▶ [Task objective] Reproduce all of the entries below exactly, without images.

═══ Records shown ═══

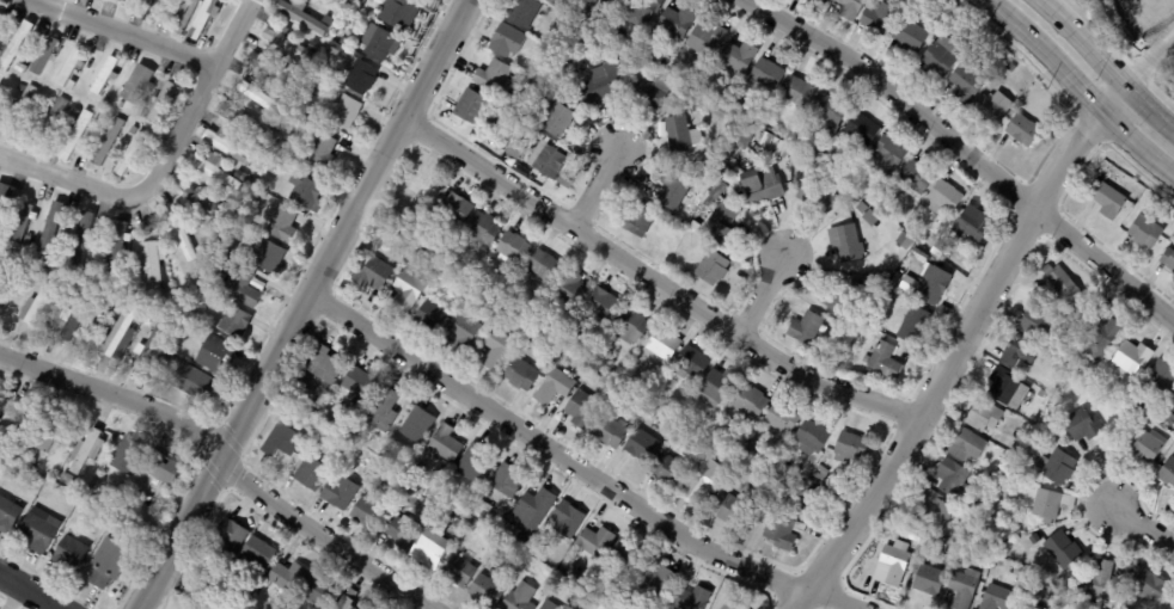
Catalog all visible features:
building: (103, 0)
building: (133, 0)
building: (134, 0)
building: (363, 1)
building: (617, 1)
building: (819, 1)
building: (328, 2)
building: (552, 2)
building: (360, 7)
building: (642, 8)
building: (848, 9)
building: (156, 10)
building: (401, 13)
building: (521, 13)
building: (184, 14)
building: (304, 16)
building: (207, 19)
building: (327, 19)
building: (878, 19)
building: (676, 21)
building: (3, 22)
building: (601, 28)
road: (132, 31)
building: (551, 32)
building: (908, 36)
building: (704, 39)
building: (505, 40)
building: (347, 41)
road: (1082, 42)
building: (381, 43)
building: (290, 44)
building: (314, 46)
building: (18, 47)
building: (335, 48)
building: (49, 55)
building: (736, 58)
building: (938, 58)
building: (72, 68)
building: (276, 70)
building: (1009, 72)
building: (107, 74)
building: (362, 75)
building: (766, 75)
building: (49, 76)
building: (491, 77)
building: (966, 82)
building: (598, 84)
building: (141, 86)
road: (1078, 87)
building: (2, 92)
building: (797, 92)
building: (645, 94)
building: (290, 99)
road: (1113, 99)
building: (264, 100)
building: (164, 101)
building: (107, 103)
building: (122, 105)
road: (1148, 106)
building: (990, 107)
building: (470, 108)
building: (46, 109)
building: (22, 112)
building: (349, 112)
building: (75, 113)
building: (145, 114)
building: (826, 114)
building: (757, 116)
building: (725, 117)
building: (555, 120)
building: (243, 121)
building: (304, 121)
building: (49, 122)
building: (278, 126)
building: (860, 130)
building: (134, 131)
building: (1022, 131)
building: (74, 135)
building: (680, 135)
building: (745, 135)
building: (108, 142)
building: (772, 145)
building: (230, 146)
building: (285, 148)
building: (324, 150)
building: (514, 150)
building: (132, 153)
road: (962, 154)
building: (886, 156)
building: (725, 160)
building: (545, 161)
road: (164, 162)
building: (277, 168)
building: (729, 171)
building: (219, 172)
building: (242, 173)
building: (915, 177)
building: (563, 183)
building: (854, 184)
road: (592, 186)
building: (672, 187)
building: (759, 187)
building: (422, 188)
building: (307, 192)
building: (714, 193)
building: (263, 197)
building: (815, 197)
building: (232, 199)
building: (943, 199)
building: (7, 202)
building: (1107, 202)
building: (210, 203)
building: (861, 207)
building: (454, 209)
building: (693, 217)
building: (637, 220)
building: (27, 223)
building: (287, 223)
building: (973, 223)
building: (691, 225)
building: (719, 225)
building: (52, 228)
building: (1144, 231)
building: (479, 232)
building: (86, 238)
building: (185, 238)
building: (905, 242)
building: (843, 243)
building: (203, 244)
building: (120, 249)
building: (510, 249)
building: (937, 250)
building: (271, 256)
building: (1167, 259)
building: (155, 263)
building: (221, 263)
building: (19, 266)
building: (542, 266)
building: (130, 268)
building: (711, 269)
building: (468, 271)
building: (46, 272)
building: (371, 274)
building: (5, 277)
building: (81, 283)
road: (653, 284)
building: (900, 285)
building: (933, 286)
building: (169, 287)
building: (813, 287)
building: (246, 288)
building: (1061, 288)
building: (568, 290)
building: (405, 291)
building: (884, 293)
building: (841, 297)
road: (759, 299)
road: (299, 303)
building: (39, 304)
building: (600, 306)
building: (77, 316)
building: (428, 316)
building: (1035, 320)
building: (239, 321)
building: (67, 323)
building: (193, 325)
building: (912, 325)
building: (630, 327)
building: (804, 329)
building: (463, 330)
building: (120, 331)
building: (177, 336)
building: (1102, 337)
building: (152, 339)
building: (661, 345)
building: (178, 349)
building: (492, 349)
building: (218, 352)
building: (1017, 352)
building: (1132, 356)
building: (864, 360)
building: (883, 361)
road: (948, 361)
building: (689, 364)
building: (106, 365)
building: (1057, 365)
building: (324, 366)
building: (1093, 371)
building: (866, 373)
building: (520, 374)
building: (1160, 377)
building: (195, 383)
building: (357, 386)
building: (1006, 387)
building: (551, 388)
building: (716, 388)
building: (1040, 393)
building: (1140, 401)
building: (748, 403)
building: (1173, 409)
building: (1125, 410)
building: (579, 411)
building: (380, 412)
building: (982, 414)
building: (1167, 417)
building: (779, 420)
building: (9, 423)
building: (415, 426)
building: (1081, 426)
building: (49, 432)
building: (608, 432)
building: (810, 438)
building: (279, 442)
building: (1144, 443)
building: (443, 445)
building: (966, 445)
building: (638, 446)
building: (848, 449)
building: (384, 450)
building: (87, 451)
building: (129, 457)
road: (224, 461)
road: (568, 464)
building: (470, 465)
building: (1056, 465)
building: (27, 466)
building: (166, 468)
building: (416, 469)
building: (1018, 470)
building: (667, 471)
building: (1166, 471)
building: (309, 474)
building: (818, 474)
building: (438, 475)
building: (996, 477)
building: (70, 478)
building: (952, 478)
building: (505, 481)
building: (703, 481)
building: (337, 494)
building: (1050, 504)
building: (799, 506)
building: (482, 507)
building: (728, 509)
building: (444, 511)
building: (531, 511)
building: (932, 511)
building: (366, 512)
building: (9, 515)
building: (484, 519)
building: (457, 520)
building: (564, 521)
road: (1143, 528)
building: (43, 532)
building: (397, 533)
building: (780, 533)
building: (228, 537)
building: (519, 542)
building: (593, 544)
building: (1062, 549)
building: (429, 550)
building: (71, 552)
building: (255, 554)
building: (624, 559)
building: (893, 561)
building: (111, 562)
building: (457, 570)
building: (572, 574)
building: (285, 577)
building: (927, 579)
building: (652, 581)
building: (1104, 582)
building: (1146, 585)
building: (962, 587)
building: (1049, 587)
road: (29, 591)
building: (485, 591)
building: (316, 593)
building: (995, 597)
building: (518, 598)
building: (692, 598)
building: (345, 604)
building: (591, 605)
building: (729, 605)
building: (546, 606)
building: (1034, 607)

═══

▶ [Answer]
Catalog all visible features:
building: (103, 0)
building: (133, 0)
building: (134, 0)
building: (363, 1)
building: (617, 1)
building: (819, 1)
building: (328, 2)
building: (552, 2)
building: (360, 7)
building: (642, 8)
building: (848, 9)
building: (156, 10)
building: (401, 13)
building: (521, 13)
building: (184, 14)
building: (304, 16)
building: (207, 19)
building: (327, 19)
building: (878, 19)
building: (676, 21)
building: (3, 22)
building: (601, 28)
road: (132, 31)
building: (551, 32)
building: (908, 36)
building: (704, 39)
building: (505, 40)
building: (347, 41)
road: (1082, 42)
building: (381, 43)
building: (290, 44)
building: (314, 46)
building: (18, 47)
building: (335, 48)
building: (49, 55)
building: (736, 58)
building: (938, 58)
building: (72, 68)
building: (276, 70)
building: (1009, 72)
building: (107, 74)
building: (362, 75)
building: (766, 75)
building: (49, 76)
building: (491, 77)
building: (966, 82)
building: (598, 84)
building: (141, 86)
road: (1078, 87)
building: (2, 92)
building: (797, 92)
building: (645, 94)
building: (290, 99)
road: (1113, 99)
building: (264, 100)
building: (164, 101)
building: (107, 103)
building: (122, 105)
road: (1148, 106)
building: (990, 107)
building: (470, 108)
building: (46, 109)
building: (22, 112)
building: (349, 112)
building: (75, 113)
building: (145, 114)
building: (826, 114)
building: (757, 116)
building: (725, 117)
building: (555, 120)
building: (243, 121)
building: (304, 121)
building: (49, 122)
building: (278, 126)
building: (860, 130)
building: (134, 131)
building: (1022, 131)
building: (74, 135)
building: (680, 135)
building: (745, 135)
building: (108, 142)
building: (772, 145)
building: (230, 146)
building: (285, 148)
building: (324, 150)
building: (514, 150)
building: (132, 153)
road: (962, 154)
building: (886, 156)
building: (725, 160)
building: (545, 161)
road: (164, 162)
building: (277, 168)
building: (729, 171)
building: (219, 172)
building: (242, 173)
building: (915, 177)
building: (563, 183)
building: (854, 184)
road: (592, 186)
building: (672, 187)
building: (759, 187)
building: (422, 188)
building: (307, 192)
building: (714, 193)
building: (263, 197)
building: (815, 197)
building: (232, 199)
building: (943, 199)
building: (7, 202)
building: (1107, 202)
building: (210, 203)
building: (861, 207)
building: (454, 209)
building: (693, 217)
building: (637, 220)
building: (27, 223)
building: (287, 223)
building: (973, 223)
building: (691, 225)
building: (719, 225)
building: (52, 228)
building: (1144, 231)
building: (479, 232)
building: (86, 238)
building: (185, 238)
building: (905, 242)
building: (843, 243)
building: (203, 244)
building: (120, 249)
building: (510, 249)
building: (937, 250)
building: (271, 256)
building: (1167, 259)
building: (155, 263)
building: (221, 263)
building: (19, 266)
building: (542, 266)
building: (130, 268)
building: (711, 269)
building: (468, 271)
building: (46, 272)
building: (371, 274)
building: (5, 277)
building: (81, 283)
road: (653, 284)
building: (900, 285)
building: (933, 286)
building: (169, 287)
building: (813, 287)
building: (246, 288)
building: (1061, 288)
building: (568, 290)
building: (405, 291)
building: (884, 293)
building: (841, 297)
road: (759, 299)
road: (299, 303)
building: (39, 304)
building: (600, 306)
building: (77, 316)
building: (428, 316)
building: (1035, 320)
building: (239, 321)
building: (67, 323)
building: (193, 325)
building: (912, 325)
building: (630, 327)
building: (804, 329)
building: (463, 330)
building: (120, 331)
building: (177, 336)
building: (1102, 337)
building: (152, 339)
building: (661, 345)
building: (178, 349)
building: (492, 349)
building: (218, 352)
building: (1017, 352)
building: (1132, 356)
building: (864, 360)
building: (883, 361)
road: (948, 361)
building: (689, 364)
building: (106, 365)
building: (1057, 365)
building: (324, 366)
building: (1093, 371)
building: (866, 373)
building: (520, 374)
building: (1160, 377)
building: (195, 383)
building: (357, 386)
building: (1006, 387)
building: (551, 388)
building: (716, 388)
building: (1040, 393)
building: (1140, 401)
building: (748, 403)
building: (1173, 409)
building: (1125, 410)
building: (579, 411)
building: (380, 412)
building: (982, 414)
building: (1167, 417)
building: (779, 420)
building: (9, 423)
building: (415, 426)
building: (1081, 426)
building: (49, 432)
building: (608, 432)
building: (810, 438)
building: (279, 442)
building: (1144, 443)
building: (443, 445)
building: (966, 445)
building: (638, 446)
building: (848, 449)
building: (384, 450)
building: (87, 451)
building: (129, 457)
road: (224, 461)
road: (568, 464)
building: (470, 465)
building: (1056, 465)
building: (27, 466)
building: (166, 468)
building: (416, 469)
building: (1018, 470)
building: (667, 471)
building: (1166, 471)
building: (309, 474)
building: (818, 474)
building: (438, 475)
building: (996, 477)
building: (70, 478)
building: (952, 478)
building: (505, 481)
building: (703, 481)
building: (337, 494)
building: (1050, 504)
building: (799, 506)
building: (482, 507)
building: (728, 509)
building: (444, 511)
building: (531, 511)
building: (932, 511)
building: (366, 512)
building: (9, 515)
building: (484, 519)
building: (457, 520)
building: (564, 521)
road: (1143, 528)
building: (43, 532)
building: (397, 533)
building: (780, 533)
building: (228, 537)
building: (519, 542)
building: (593, 544)
building: (1062, 549)
building: (429, 550)
building: (71, 552)
building: (255, 554)
building: (624, 559)
building: (893, 561)
building: (111, 562)
building: (457, 570)
building: (572, 574)
building: (285, 577)
building: (927, 579)
building: (652, 581)
building: (1104, 582)
building: (1146, 585)
building: (962, 587)
building: (1049, 587)
road: (29, 591)
building: (485, 591)
building: (316, 593)
building: (995, 597)
building: (518, 598)
building: (692, 598)
building: (345, 604)
building: (591, 605)
building: (729, 605)
building: (546, 606)
building: (1034, 607)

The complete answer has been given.